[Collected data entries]
------------------------

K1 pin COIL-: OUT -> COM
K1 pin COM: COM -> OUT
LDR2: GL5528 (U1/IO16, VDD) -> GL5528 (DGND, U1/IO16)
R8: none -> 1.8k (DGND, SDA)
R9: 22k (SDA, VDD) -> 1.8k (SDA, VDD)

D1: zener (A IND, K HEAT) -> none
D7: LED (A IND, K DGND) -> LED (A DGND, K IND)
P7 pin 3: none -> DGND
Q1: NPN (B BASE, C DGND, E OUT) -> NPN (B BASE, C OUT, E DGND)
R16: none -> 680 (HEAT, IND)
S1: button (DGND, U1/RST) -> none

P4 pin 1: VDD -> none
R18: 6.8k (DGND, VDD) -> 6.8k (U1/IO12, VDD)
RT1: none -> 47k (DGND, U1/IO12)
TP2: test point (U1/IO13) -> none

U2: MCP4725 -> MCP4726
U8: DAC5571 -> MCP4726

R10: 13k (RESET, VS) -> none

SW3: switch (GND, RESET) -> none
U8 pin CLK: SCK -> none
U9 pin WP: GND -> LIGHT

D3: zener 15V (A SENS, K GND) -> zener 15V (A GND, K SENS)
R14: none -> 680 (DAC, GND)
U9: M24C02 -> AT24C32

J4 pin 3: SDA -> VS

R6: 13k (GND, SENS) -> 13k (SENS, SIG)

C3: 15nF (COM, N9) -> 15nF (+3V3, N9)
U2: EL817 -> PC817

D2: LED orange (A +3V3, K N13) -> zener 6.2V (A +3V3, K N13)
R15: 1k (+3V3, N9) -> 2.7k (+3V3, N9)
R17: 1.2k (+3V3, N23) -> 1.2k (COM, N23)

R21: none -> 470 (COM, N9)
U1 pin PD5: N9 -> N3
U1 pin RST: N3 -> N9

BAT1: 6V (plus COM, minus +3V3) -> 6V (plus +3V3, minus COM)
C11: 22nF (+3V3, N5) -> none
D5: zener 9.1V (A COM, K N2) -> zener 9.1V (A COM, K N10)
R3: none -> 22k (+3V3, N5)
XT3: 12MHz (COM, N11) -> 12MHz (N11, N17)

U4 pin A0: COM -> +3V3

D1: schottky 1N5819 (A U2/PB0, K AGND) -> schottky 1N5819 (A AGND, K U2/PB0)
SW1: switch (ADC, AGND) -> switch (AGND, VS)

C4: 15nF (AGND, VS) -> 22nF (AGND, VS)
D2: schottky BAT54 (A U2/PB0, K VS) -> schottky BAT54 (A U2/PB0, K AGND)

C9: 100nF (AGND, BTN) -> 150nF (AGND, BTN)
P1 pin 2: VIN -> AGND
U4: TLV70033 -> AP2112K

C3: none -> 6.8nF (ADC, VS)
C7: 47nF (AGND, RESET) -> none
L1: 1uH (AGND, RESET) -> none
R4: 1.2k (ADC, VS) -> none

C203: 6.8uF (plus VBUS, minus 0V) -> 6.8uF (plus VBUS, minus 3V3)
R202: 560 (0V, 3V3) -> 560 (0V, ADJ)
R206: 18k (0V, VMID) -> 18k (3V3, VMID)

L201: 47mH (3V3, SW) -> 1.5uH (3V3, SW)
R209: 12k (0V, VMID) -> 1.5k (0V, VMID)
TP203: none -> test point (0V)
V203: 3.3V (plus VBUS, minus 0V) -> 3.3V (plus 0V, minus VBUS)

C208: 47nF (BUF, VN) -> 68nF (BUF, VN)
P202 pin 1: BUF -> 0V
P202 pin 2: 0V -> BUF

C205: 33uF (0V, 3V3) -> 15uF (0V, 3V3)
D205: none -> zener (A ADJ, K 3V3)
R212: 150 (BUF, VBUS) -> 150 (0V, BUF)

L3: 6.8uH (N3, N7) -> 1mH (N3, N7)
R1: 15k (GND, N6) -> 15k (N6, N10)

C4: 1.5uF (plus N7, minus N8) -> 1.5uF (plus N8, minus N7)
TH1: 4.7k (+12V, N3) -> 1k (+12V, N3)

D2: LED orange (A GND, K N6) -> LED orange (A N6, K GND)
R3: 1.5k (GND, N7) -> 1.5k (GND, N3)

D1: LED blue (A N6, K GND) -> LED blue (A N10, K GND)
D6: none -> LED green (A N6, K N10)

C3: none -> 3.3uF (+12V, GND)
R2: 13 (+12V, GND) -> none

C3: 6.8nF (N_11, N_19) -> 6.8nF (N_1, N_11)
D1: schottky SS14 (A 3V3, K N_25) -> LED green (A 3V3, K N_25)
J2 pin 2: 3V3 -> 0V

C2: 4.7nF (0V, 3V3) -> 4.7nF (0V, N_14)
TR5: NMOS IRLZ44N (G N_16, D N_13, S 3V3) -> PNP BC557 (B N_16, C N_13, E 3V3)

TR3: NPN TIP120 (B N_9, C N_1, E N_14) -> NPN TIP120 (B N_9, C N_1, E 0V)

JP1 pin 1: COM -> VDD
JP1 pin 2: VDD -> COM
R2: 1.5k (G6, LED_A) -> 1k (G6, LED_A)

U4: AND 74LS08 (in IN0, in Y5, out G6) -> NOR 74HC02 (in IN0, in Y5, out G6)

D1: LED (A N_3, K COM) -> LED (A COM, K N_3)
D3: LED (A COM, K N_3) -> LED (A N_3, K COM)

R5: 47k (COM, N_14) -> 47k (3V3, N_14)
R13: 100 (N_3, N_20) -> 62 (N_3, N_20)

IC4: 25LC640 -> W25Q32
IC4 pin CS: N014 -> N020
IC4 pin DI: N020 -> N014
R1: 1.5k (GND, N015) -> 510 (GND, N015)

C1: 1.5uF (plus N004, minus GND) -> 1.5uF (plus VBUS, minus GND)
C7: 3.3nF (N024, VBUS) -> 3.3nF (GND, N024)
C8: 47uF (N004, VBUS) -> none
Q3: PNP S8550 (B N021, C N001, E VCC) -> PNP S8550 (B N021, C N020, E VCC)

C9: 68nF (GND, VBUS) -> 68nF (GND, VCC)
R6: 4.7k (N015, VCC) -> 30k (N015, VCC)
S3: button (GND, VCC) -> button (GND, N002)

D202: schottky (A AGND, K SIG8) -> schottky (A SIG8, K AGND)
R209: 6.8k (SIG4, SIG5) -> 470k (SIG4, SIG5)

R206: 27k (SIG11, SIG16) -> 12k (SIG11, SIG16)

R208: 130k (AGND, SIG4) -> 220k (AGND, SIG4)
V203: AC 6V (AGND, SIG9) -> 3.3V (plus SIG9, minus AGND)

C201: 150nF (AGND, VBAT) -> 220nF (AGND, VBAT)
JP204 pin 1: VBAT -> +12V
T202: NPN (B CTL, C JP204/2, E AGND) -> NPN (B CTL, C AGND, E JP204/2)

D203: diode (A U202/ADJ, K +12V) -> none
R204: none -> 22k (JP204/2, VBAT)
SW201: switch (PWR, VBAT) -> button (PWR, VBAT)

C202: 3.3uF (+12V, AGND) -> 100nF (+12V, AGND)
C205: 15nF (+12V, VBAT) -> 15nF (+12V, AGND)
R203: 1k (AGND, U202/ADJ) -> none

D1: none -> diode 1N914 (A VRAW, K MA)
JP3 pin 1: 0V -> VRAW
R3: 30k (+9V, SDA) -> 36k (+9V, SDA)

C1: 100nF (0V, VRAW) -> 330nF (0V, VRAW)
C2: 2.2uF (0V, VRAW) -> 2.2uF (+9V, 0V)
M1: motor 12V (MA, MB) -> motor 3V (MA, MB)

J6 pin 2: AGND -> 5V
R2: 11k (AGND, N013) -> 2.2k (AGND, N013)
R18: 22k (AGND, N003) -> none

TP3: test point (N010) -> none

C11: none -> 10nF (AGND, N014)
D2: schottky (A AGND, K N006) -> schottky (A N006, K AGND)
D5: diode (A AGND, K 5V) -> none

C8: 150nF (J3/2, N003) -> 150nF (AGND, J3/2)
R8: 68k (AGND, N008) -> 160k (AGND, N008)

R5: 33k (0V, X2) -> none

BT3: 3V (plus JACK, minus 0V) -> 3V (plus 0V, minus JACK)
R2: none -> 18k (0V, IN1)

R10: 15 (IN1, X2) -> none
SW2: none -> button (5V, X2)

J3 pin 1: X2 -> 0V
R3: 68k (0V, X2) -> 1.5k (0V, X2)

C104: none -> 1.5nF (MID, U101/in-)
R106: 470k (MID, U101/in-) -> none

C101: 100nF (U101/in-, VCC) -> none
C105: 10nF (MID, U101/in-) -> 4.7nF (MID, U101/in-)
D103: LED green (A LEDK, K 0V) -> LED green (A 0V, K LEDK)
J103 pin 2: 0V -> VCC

------------------------

* Aim of the exercise: Above are the records; print exactly the lines from the line with "D2: LED orange (A GND, K" to the line with "JP204 pin 1: VBAT -> +12V", including both, and nothing else.

* Result of the task:
D2: LED orange (A GND, K N6) -> LED orange (A N6, K GND)
R3: 1.5k (GND, N7) -> 1.5k (GND, N3)

D1: LED blue (A N6, K GND) -> LED blue (A N10, K GND)
D6: none -> LED green (A N6, K N10)

C3: none -> 3.3uF (+12V, GND)
R2: 13 (+12V, GND) -> none

C3: 6.8nF (N_11, N_19) -> 6.8nF (N_1, N_11)
D1: schottky SS14 (A 3V3, K N_25) -> LED green (A 3V3, K N_25)
J2 pin 2: 3V3 -> 0V

C2: 4.7nF (0V, 3V3) -> 4.7nF (0V, N_14)
TR5: NMOS IRLZ44N (G N_16, D N_13, S 3V3) -> PNP BC557 (B N_16, C N_13, E 3V3)

TR3: NPN TIP120 (B N_9, C N_1, E N_14) -> NPN TIP120 (B N_9, C N_1, E 0V)

JP1 pin 1: COM -> VDD
JP1 pin 2: VDD -> COM
R2: 1.5k (G6, LED_A) -> 1k (G6, LED_A)

U4: AND 74LS08 (in IN0, in Y5, out G6) -> NOR 74HC02 (in IN0, in Y5, out G6)

D1: LED (A N_3, K COM) -> LED (A COM, K N_3)
D3: LED (A COM, K N_3) -> LED (A N_3, K COM)

R5: 47k (COM, N_14) -> 47k (3V3, N_14)
R13: 100 (N_3, N_20) -> 62 (N_3, N_20)

IC4: 25LC640 -> W25Q32
IC4 pin CS: N014 -> N020
IC4 pin DI: N020 -> N014
R1: 1.5k (GND, N015) -> 510 (GND, N015)

C1: 1.5uF (plus N004, minus GND) -> 1.5uF (plus VBUS, minus GND)
C7: 3.3nF (N024, VBUS) -> 3.3nF (GND, N024)
C8: 47uF (N004, VBUS) -> none
Q3: PNP S8550 (B N021, C N001, E VCC) -> PNP S8550 (B N021, C N020, E VCC)

C9: 68nF (GND, VBUS) -> 68nF (GND, VCC)
R6: 4.7k (N015, VCC) -> 30k (N015, VCC)
S3: button (GND, VCC) -> button (GND, N002)

D202: schottky (A AGND, K SIG8) -> schottky (A SIG8, K AGND)
R209: 6.8k (SIG4, SIG5) -> 470k (SIG4, SIG5)

R206: 27k (SIG11, SIG16) -> 12k (SIG11, SIG16)

R208: 130k (AGND, SIG4) -> 220k (AGND, SIG4)
V203: AC 6V (AGND, SIG9) -> 3.3V (plus SIG9, minus AGND)

C201: 150nF (AGND, VBAT) -> 220nF (AGND, VBAT)
JP204 pin 1: VBAT -> +12V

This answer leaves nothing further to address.